→ **WHAT YOU WILL DO**: From the line that contains "- → gwiazda [czerwony] [205, 190]" to the last line of the entries, write each line out exactly; include both ends and nothing else.
---*---
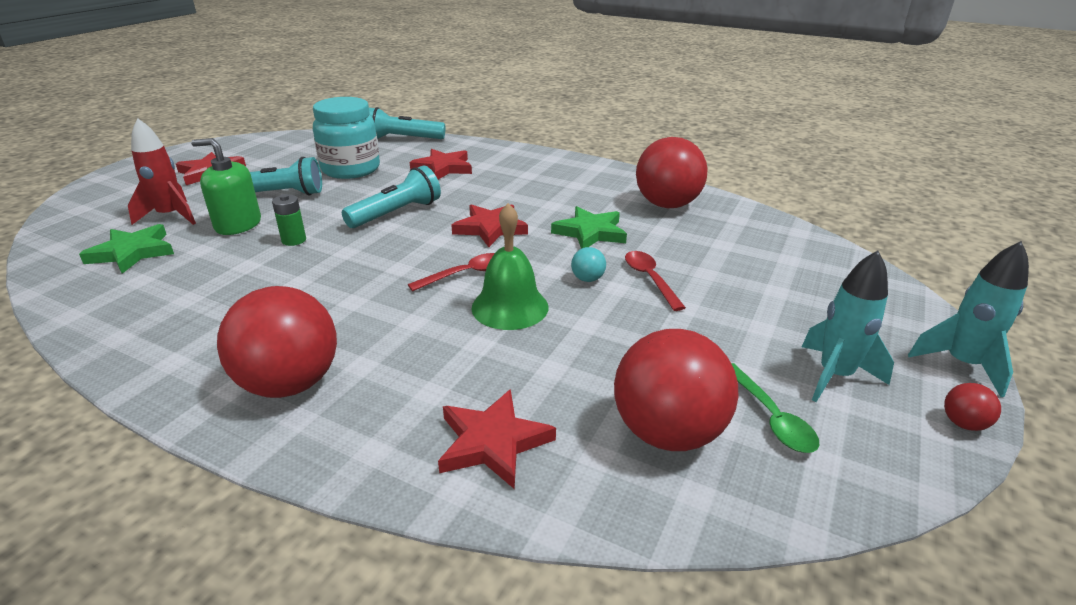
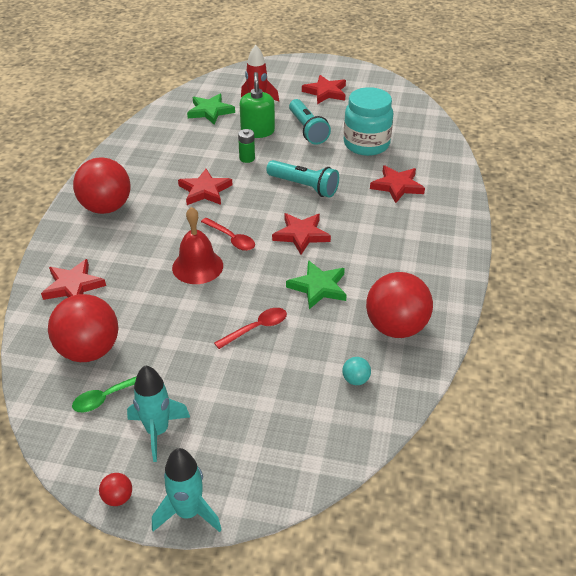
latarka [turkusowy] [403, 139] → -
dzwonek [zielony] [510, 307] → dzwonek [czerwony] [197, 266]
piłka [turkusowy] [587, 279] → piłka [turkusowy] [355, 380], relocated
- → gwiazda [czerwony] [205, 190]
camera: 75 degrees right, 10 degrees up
---*---
→ **SOLUTION BELOW**:
- → gwiazda [czerwony] [205, 190]
camera: 75 degrees right, 10 degrees up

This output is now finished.